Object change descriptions
- - - -
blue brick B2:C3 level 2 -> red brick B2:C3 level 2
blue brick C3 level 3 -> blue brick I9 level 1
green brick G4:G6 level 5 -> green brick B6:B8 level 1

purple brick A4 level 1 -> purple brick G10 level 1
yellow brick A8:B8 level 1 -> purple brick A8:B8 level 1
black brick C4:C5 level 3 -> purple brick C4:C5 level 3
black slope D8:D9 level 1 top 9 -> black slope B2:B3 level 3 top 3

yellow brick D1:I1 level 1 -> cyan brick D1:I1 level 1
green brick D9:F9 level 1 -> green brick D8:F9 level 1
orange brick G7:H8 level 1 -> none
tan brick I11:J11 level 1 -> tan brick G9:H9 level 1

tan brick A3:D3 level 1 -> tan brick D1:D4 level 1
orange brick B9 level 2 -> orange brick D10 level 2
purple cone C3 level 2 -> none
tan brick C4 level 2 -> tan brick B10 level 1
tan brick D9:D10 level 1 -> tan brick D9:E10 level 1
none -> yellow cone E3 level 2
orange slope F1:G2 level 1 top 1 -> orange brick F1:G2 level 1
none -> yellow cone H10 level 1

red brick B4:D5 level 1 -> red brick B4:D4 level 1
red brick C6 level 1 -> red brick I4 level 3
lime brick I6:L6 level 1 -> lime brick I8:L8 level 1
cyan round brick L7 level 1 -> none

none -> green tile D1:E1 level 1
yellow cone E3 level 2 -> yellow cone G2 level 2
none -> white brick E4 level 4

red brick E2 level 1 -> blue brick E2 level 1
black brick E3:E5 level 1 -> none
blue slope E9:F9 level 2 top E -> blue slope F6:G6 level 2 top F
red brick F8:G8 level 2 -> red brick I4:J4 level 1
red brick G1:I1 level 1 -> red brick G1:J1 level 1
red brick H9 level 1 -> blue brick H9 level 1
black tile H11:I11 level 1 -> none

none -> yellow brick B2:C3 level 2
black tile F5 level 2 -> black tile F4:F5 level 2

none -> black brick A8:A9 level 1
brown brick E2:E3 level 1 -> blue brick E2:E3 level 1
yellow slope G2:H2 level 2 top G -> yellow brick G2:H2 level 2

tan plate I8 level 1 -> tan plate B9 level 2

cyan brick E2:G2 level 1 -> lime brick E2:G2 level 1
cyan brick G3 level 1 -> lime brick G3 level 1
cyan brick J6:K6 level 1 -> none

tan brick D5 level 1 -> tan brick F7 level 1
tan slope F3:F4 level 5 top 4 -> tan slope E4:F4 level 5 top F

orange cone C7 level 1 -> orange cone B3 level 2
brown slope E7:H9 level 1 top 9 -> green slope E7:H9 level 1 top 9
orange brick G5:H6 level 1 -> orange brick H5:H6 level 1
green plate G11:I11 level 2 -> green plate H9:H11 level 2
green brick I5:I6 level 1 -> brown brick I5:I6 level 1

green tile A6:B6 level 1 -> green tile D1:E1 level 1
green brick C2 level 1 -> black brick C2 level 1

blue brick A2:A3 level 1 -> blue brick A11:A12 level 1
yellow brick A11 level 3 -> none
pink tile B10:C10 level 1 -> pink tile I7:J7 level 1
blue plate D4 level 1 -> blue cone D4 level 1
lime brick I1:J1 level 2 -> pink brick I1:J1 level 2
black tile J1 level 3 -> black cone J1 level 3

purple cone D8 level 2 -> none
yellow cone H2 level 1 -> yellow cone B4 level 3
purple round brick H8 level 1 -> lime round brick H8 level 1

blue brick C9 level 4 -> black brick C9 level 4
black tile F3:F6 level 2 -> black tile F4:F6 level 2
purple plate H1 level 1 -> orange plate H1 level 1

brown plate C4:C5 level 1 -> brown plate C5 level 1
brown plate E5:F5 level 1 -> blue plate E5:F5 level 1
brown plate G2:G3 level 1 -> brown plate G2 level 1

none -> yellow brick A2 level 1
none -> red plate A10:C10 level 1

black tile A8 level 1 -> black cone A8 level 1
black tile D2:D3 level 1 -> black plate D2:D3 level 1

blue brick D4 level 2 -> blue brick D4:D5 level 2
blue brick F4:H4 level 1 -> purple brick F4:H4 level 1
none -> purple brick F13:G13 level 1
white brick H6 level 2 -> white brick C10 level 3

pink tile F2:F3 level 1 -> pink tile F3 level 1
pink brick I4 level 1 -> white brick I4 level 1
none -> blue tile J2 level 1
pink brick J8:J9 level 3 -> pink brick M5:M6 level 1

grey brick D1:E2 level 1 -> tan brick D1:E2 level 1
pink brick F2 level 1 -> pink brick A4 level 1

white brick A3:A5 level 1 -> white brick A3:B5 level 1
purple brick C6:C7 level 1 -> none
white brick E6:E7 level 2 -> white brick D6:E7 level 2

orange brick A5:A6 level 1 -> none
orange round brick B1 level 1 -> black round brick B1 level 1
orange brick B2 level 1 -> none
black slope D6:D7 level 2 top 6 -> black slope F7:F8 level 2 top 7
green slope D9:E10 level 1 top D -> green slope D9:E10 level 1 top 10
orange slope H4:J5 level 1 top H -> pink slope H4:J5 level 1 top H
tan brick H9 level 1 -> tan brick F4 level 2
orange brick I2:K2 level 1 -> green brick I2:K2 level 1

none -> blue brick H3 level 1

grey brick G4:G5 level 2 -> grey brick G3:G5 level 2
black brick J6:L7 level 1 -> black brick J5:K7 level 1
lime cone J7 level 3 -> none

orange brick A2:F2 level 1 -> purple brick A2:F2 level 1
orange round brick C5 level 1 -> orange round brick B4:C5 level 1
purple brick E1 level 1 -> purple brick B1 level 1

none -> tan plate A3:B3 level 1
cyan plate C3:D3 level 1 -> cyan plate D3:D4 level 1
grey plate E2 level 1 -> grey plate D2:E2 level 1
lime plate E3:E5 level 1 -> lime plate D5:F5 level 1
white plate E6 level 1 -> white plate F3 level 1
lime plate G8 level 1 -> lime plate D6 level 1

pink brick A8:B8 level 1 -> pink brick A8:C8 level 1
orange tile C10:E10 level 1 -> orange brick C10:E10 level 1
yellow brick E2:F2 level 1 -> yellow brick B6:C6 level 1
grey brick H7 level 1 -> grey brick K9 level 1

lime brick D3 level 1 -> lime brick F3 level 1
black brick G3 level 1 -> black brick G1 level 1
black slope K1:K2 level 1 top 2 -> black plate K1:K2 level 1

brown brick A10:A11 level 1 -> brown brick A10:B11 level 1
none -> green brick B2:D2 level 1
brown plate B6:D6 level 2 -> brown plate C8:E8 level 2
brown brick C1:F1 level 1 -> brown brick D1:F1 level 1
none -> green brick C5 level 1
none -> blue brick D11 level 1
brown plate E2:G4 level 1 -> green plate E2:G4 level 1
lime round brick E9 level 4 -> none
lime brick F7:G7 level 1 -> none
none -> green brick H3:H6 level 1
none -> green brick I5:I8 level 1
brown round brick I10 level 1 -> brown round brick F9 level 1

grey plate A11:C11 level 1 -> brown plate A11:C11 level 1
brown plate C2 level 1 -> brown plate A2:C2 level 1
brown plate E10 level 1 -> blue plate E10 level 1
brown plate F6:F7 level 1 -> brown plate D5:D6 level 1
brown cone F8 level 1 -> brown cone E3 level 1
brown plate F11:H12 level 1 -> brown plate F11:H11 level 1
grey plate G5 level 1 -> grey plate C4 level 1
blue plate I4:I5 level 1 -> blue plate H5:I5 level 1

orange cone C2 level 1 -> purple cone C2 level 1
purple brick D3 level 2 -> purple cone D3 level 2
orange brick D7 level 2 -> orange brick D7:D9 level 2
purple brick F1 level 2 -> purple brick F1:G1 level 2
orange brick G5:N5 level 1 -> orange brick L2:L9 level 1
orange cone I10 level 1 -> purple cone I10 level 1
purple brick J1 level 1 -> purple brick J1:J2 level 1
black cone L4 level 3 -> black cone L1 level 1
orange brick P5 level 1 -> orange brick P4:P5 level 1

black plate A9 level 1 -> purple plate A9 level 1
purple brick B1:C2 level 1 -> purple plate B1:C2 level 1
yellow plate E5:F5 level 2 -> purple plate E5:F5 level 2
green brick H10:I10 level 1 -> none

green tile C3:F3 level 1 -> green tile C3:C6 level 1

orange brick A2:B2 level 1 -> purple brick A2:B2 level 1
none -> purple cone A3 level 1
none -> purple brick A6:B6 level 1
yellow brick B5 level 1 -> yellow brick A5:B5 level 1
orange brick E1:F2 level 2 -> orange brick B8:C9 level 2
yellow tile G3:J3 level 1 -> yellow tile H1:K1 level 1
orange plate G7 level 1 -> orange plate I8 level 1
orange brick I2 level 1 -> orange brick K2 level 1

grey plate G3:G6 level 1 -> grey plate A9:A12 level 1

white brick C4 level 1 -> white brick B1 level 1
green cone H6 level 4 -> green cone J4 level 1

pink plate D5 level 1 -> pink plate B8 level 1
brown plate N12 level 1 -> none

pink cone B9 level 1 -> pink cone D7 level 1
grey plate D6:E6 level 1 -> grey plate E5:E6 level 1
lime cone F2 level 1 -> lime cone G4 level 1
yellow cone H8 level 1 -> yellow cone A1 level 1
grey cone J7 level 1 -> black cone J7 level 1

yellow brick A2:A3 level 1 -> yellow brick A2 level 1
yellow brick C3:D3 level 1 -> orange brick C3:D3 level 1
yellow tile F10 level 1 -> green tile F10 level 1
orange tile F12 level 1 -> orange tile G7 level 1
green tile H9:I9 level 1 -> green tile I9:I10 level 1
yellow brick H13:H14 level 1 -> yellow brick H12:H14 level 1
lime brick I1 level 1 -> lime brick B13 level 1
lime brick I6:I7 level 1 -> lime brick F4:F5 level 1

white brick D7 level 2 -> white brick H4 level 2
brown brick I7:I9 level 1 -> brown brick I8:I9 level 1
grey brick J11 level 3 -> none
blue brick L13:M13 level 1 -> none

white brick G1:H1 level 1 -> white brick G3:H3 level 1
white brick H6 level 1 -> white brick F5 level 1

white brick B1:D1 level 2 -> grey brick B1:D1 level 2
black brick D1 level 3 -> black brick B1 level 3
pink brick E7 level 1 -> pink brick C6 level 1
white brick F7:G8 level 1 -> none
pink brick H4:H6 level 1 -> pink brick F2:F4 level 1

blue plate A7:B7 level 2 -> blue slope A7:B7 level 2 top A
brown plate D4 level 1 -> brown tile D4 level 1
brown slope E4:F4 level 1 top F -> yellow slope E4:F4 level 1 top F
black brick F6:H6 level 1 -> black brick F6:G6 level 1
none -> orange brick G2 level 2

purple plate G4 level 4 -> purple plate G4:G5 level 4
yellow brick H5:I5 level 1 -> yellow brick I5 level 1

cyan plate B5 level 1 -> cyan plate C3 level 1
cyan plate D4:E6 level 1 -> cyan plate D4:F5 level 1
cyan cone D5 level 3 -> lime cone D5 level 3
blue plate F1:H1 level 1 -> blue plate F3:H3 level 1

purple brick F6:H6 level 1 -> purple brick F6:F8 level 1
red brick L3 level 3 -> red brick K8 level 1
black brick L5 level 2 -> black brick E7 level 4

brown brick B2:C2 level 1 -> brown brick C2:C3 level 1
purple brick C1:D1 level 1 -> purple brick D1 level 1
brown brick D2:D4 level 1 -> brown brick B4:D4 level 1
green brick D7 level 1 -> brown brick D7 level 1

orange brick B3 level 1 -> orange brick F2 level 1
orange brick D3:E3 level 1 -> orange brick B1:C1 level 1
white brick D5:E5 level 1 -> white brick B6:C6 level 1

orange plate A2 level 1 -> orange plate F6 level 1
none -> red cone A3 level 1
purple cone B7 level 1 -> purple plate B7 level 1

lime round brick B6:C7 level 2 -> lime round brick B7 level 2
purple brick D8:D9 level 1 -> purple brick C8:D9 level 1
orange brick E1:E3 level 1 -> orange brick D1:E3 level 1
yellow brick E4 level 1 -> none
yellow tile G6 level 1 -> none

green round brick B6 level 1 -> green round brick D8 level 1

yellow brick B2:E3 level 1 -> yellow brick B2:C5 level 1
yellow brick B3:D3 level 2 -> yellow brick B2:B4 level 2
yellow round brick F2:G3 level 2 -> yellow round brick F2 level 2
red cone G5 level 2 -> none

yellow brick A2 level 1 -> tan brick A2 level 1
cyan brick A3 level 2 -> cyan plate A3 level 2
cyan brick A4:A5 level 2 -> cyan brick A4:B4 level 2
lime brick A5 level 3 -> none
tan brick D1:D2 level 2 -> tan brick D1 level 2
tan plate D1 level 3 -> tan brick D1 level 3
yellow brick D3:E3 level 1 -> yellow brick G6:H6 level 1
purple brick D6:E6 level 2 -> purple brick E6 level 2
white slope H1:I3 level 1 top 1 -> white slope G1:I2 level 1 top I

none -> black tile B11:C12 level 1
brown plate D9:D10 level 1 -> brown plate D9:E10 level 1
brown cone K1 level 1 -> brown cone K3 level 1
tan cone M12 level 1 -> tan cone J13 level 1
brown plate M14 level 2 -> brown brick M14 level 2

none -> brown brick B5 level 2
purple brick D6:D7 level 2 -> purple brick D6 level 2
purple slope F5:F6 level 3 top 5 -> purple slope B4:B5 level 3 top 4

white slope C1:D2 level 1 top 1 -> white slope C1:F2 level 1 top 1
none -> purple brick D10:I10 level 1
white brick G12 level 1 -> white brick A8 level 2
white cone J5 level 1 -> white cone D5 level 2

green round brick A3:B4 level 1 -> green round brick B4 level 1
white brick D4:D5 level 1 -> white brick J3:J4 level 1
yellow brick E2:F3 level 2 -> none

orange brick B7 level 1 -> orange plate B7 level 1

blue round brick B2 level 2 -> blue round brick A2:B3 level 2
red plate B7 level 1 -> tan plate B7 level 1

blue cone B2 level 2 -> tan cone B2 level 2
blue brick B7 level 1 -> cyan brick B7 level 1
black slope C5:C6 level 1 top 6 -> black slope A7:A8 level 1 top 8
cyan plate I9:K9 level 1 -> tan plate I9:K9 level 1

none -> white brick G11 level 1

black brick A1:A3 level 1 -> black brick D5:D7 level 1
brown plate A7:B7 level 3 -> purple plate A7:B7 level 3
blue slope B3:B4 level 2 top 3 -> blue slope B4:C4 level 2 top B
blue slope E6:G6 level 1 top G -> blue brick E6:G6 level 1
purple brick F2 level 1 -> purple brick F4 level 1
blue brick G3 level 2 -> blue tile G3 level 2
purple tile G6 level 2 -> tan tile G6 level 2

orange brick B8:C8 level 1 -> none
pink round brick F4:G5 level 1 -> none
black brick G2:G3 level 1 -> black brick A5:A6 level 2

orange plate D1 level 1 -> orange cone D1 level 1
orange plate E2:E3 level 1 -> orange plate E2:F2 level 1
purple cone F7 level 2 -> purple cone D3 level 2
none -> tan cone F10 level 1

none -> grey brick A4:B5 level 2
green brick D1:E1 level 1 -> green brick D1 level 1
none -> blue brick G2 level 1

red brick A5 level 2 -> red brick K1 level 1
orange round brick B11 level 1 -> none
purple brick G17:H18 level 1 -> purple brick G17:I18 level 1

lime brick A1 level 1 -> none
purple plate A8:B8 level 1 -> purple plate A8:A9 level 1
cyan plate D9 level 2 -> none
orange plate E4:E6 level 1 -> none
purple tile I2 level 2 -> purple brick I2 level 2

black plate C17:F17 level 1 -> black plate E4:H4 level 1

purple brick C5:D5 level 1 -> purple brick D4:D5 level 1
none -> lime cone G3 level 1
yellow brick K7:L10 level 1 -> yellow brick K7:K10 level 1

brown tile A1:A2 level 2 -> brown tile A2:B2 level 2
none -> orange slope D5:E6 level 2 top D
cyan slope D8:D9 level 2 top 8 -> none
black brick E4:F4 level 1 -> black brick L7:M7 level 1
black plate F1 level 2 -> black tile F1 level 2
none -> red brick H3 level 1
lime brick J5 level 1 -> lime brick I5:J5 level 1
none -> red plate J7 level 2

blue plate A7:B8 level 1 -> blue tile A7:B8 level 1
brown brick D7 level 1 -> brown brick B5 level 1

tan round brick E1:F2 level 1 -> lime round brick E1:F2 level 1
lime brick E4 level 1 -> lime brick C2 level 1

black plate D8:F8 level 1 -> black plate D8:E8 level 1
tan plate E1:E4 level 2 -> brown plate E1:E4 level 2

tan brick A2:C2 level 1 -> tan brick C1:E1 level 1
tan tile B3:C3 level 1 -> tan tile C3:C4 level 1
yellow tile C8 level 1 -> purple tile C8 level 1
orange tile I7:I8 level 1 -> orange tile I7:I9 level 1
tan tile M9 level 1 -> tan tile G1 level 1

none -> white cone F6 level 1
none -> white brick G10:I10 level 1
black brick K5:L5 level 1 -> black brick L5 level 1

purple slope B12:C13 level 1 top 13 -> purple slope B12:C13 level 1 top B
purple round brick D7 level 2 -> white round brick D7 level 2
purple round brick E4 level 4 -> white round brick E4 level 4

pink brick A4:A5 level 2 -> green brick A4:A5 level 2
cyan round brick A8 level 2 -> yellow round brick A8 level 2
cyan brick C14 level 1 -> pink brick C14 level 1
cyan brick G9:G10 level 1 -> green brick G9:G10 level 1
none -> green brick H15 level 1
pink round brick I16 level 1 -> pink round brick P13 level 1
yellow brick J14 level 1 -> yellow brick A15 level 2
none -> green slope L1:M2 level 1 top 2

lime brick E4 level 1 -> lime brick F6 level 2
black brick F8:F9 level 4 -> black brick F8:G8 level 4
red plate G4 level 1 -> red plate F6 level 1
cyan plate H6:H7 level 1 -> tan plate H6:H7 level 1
- - - -
▸ Your assignment:
Only the lines above from the one with "brown brick E2:E3" through the one with "pink brick J8:J9" should be duplicated, character for character.

▸ Result for this task:
brown brick E2:E3 level 1 -> blue brick E2:E3 level 1
yellow slope G2:H2 level 2 top G -> yellow brick G2:H2 level 2

tan plate I8 level 1 -> tan plate B9 level 2

cyan brick E2:G2 level 1 -> lime brick E2:G2 level 1
cyan brick G3 level 1 -> lime brick G3 level 1
cyan brick J6:K6 level 1 -> none

tan brick D5 level 1 -> tan brick F7 level 1
tan slope F3:F4 level 5 top 4 -> tan slope E4:F4 level 5 top F

orange cone C7 level 1 -> orange cone B3 level 2
brown slope E7:H9 level 1 top 9 -> green slope E7:H9 level 1 top 9
orange brick G5:H6 level 1 -> orange brick H5:H6 level 1
green plate G11:I11 level 2 -> green plate H9:H11 level 2
green brick I5:I6 level 1 -> brown brick I5:I6 level 1

green tile A6:B6 level 1 -> green tile D1:E1 level 1
green brick C2 level 1 -> black brick C2 level 1

blue brick A2:A3 level 1 -> blue brick A11:A12 level 1
yellow brick A11 level 3 -> none
pink tile B10:C10 level 1 -> pink tile I7:J7 level 1
blue plate D4 level 1 -> blue cone D4 level 1
lime brick I1:J1 level 2 -> pink brick I1:J1 level 2
black tile J1 level 3 -> black cone J1 level 3

purple cone D8 level 2 -> none
yellow cone H2 level 1 -> yellow cone B4 level 3
purple round brick H8 level 1 -> lime round brick H8 level 1

blue brick C9 level 4 -> black brick C9 level 4
black tile F3:F6 level 2 -> black tile F4:F6 level 2
purple plate H1 level 1 -> orange plate H1 level 1

brown plate C4:C5 level 1 -> brown plate C5 level 1
brown plate E5:F5 level 1 -> blue plate E5:F5 level 1
brown plate G2:G3 level 1 -> brown plate G2 level 1

none -> yellow brick A2 level 1
none -> red plate A10:C10 level 1

black tile A8 level 1 -> black cone A8 level 1
black tile D2:D3 level 1 -> black plate D2:D3 level 1

blue brick D4 level 2 -> blue brick D4:D5 level 2
blue brick F4:H4 level 1 -> purple brick F4:H4 level 1
none -> purple brick F13:G13 level 1
white brick H6 level 2 -> white brick C10 level 3

pink tile F2:F3 level 1 -> pink tile F3 level 1
pink brick I4 level 1 -> white brick I4 level 1
none -> blue tile J2 level 1
pink brick J8:J9 level 3 -> pink brick M5:M6 level 1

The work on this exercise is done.